(Change listing data)
..............................
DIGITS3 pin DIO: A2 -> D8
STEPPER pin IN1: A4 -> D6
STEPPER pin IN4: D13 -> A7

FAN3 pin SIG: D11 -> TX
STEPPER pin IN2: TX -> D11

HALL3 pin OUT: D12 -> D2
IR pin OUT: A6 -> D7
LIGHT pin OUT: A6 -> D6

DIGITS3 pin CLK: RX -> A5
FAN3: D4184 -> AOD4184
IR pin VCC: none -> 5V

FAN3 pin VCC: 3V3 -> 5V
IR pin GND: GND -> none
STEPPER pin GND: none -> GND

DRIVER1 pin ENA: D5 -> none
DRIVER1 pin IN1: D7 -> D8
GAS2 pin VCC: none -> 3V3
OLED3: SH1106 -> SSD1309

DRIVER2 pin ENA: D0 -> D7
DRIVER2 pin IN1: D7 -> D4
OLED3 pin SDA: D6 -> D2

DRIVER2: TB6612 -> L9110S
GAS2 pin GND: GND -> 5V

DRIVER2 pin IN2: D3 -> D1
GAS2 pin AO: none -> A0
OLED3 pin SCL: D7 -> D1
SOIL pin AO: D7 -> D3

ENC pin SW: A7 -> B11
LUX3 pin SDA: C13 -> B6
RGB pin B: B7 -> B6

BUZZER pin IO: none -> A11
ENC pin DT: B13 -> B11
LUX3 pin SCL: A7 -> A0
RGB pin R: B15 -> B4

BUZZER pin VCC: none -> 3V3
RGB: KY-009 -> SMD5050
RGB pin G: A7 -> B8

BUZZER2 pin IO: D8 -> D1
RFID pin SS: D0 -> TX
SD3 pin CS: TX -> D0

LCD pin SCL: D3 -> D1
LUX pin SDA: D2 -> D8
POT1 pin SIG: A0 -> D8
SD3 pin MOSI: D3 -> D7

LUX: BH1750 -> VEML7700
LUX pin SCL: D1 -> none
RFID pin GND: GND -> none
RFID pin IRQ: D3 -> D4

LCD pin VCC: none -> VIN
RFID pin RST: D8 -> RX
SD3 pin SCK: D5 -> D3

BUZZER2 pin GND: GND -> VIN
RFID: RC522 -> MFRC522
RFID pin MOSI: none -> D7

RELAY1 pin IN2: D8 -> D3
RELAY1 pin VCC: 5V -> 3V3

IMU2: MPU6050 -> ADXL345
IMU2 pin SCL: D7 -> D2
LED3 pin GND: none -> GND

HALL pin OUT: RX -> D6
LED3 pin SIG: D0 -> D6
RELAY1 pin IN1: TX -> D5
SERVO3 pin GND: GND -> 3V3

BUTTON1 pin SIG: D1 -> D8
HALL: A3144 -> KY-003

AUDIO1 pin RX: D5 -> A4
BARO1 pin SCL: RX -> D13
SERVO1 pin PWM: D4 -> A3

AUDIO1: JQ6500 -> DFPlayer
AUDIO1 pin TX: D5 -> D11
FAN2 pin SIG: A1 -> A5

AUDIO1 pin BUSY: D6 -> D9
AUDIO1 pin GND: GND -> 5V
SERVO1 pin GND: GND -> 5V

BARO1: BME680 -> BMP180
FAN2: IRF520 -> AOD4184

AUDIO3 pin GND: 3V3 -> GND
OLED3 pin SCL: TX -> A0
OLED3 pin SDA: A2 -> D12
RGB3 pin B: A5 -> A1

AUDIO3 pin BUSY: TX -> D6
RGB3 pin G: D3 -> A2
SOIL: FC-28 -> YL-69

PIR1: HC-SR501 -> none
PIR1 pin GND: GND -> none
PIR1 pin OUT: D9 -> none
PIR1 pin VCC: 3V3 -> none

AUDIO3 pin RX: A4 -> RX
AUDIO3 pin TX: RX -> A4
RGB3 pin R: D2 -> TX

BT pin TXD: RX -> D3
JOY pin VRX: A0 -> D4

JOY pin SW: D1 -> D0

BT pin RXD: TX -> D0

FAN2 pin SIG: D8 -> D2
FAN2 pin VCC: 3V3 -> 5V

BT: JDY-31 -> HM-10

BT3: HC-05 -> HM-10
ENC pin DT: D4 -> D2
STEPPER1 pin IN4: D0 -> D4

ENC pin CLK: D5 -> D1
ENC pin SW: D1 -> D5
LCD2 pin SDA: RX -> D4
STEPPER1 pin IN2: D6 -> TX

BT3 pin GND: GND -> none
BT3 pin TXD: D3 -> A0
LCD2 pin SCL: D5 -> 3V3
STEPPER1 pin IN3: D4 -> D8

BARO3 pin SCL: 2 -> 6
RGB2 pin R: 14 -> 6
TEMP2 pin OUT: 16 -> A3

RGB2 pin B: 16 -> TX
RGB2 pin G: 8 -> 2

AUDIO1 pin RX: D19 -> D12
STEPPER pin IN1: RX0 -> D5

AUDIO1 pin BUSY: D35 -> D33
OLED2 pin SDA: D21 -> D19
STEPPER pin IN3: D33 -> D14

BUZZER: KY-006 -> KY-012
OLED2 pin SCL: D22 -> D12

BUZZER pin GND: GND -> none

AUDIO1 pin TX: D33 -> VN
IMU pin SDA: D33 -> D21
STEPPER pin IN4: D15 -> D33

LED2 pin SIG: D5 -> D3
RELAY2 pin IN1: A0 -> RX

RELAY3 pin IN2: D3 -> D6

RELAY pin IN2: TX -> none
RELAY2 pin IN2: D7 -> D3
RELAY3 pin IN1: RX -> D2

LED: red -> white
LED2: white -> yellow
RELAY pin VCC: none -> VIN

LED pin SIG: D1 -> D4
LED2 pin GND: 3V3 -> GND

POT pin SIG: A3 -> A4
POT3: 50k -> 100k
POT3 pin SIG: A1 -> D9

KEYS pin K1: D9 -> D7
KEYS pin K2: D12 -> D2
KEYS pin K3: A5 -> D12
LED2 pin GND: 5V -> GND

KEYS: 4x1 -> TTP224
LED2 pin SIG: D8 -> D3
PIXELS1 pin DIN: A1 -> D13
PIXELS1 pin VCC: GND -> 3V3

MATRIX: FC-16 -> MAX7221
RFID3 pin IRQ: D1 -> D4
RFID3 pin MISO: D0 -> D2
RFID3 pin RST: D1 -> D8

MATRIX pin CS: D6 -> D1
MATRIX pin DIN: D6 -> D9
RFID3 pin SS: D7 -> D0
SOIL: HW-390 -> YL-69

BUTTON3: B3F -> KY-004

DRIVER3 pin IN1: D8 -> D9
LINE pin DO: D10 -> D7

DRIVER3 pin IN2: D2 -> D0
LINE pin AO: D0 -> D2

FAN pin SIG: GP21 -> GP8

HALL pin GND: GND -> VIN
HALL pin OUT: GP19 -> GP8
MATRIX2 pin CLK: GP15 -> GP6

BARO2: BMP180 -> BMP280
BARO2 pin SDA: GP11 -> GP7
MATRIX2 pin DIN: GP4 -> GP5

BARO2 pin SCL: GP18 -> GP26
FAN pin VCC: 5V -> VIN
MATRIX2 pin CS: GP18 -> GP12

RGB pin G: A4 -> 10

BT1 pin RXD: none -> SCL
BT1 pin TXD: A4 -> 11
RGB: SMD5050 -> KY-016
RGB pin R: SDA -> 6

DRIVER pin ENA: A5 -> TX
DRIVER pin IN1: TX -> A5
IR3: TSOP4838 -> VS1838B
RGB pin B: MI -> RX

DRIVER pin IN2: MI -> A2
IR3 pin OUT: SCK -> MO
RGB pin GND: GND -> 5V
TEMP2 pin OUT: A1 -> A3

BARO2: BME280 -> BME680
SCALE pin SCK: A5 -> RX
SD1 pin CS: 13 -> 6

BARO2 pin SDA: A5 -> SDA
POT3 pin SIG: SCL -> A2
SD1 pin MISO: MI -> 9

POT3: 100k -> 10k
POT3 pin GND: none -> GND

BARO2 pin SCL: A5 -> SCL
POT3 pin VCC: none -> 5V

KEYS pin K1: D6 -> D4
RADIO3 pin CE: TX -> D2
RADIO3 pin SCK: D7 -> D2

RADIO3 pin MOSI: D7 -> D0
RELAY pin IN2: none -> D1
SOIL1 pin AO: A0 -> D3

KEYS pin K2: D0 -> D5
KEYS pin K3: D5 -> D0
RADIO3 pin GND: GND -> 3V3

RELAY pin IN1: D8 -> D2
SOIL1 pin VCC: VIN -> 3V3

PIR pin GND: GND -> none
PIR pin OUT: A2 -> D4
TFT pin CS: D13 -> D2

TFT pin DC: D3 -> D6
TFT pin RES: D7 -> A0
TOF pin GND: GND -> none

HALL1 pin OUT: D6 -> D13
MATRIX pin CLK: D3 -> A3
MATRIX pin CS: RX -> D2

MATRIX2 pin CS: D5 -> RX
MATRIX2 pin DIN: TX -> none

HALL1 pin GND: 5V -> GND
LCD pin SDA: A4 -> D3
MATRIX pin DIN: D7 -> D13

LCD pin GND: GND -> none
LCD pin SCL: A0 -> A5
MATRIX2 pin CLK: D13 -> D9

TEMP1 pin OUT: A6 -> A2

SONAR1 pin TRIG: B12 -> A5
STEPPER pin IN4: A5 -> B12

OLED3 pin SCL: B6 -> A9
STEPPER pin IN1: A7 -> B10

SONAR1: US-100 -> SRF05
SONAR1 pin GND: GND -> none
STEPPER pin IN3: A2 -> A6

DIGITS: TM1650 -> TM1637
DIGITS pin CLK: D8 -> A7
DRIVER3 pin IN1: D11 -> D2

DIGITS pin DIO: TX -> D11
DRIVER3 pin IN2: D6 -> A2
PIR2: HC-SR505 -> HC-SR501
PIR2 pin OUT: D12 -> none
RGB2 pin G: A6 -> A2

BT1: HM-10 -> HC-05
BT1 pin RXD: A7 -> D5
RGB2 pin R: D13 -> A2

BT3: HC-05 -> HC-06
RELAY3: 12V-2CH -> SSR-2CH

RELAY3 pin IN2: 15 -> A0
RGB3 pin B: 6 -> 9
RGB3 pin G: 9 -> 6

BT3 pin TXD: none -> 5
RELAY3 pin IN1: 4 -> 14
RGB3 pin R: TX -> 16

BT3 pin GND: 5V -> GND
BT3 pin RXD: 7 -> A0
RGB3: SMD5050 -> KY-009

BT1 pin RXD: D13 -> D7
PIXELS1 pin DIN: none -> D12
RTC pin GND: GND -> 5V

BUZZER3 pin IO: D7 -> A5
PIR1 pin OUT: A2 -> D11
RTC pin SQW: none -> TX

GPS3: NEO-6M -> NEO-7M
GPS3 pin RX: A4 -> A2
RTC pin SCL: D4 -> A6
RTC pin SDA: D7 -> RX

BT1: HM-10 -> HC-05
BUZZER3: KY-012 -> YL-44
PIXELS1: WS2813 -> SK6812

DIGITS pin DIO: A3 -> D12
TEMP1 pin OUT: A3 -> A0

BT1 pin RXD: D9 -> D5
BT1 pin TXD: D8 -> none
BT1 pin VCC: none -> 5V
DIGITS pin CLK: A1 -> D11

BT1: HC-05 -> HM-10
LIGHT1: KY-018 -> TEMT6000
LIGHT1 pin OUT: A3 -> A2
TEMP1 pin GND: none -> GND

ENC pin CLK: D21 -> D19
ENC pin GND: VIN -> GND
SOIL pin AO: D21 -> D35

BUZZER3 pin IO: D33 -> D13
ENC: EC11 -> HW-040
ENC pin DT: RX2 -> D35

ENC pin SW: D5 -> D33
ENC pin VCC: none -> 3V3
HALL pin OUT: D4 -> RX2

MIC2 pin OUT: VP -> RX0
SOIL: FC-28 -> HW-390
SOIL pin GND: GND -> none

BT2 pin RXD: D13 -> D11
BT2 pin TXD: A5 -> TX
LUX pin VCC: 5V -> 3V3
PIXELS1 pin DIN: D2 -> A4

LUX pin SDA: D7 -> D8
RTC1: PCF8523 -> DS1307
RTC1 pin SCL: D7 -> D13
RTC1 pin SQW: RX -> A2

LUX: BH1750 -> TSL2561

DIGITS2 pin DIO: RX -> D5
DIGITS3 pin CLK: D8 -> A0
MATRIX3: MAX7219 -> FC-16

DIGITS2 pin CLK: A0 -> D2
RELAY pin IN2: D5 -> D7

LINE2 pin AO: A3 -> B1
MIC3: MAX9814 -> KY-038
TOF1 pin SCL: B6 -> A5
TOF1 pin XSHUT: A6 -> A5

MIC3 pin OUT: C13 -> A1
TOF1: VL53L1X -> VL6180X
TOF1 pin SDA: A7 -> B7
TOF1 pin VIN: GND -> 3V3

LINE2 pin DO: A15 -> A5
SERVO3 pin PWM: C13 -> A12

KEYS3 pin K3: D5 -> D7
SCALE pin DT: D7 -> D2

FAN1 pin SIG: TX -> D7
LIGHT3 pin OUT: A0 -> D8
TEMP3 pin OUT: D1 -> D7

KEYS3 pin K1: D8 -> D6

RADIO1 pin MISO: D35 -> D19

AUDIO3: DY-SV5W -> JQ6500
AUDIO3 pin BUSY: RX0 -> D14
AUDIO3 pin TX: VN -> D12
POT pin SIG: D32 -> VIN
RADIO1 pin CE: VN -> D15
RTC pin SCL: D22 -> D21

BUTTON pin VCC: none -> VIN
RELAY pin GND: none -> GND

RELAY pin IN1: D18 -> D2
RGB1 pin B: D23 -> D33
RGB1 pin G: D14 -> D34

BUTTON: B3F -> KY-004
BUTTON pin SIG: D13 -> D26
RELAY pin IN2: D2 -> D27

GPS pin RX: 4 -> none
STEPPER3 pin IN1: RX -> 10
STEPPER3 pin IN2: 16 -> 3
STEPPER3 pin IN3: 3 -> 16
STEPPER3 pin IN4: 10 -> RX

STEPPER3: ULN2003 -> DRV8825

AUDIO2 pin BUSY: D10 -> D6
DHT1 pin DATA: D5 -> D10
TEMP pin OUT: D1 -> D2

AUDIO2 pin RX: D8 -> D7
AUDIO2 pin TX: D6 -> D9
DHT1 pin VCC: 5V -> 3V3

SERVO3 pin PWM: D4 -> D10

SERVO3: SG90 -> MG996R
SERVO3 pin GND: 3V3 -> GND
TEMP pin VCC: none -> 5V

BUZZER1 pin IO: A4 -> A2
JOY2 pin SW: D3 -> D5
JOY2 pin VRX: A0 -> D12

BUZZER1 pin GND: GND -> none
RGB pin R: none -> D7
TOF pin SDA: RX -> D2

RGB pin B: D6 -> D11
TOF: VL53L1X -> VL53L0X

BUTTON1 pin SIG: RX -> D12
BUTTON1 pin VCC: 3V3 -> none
..............................
> WHAT YOU ARE ASKED TO DO: From the records above, give again exactly the lines running from the line with "DRIVER2 pin IN2: D3 -> D1" to the line with "SD3 pin CS: TX -> D0", inclusive.

> SOLVED EXERCISE:
DRIVER2 pin IN2: D3 -> D1
GAS2 pin AO: none -> A0
OLED3 pin SCL: D7 -> D1
SOIL pin AO: D7 -> D3

ENC pin SW: A7 -> B11
LUX3 pin SDA: C13 -> B6
RGB pin B: B7 -> B6

BUZZER pin IO: none -> A11
ENC pin DT: B13 -> B11
LUX3 pin SCL: A7 -> A0
RGB pin R: B15 -> B4

BUZZER pin VCC: none -> 3V3
RGB: KY-009 -> SMD5050
RGB pin G: A7 -> B8

BUZZER2 pin IO: D8 -> D1
RFID pin SS: D0 -> TX
SD3 pin CS: TX -> D0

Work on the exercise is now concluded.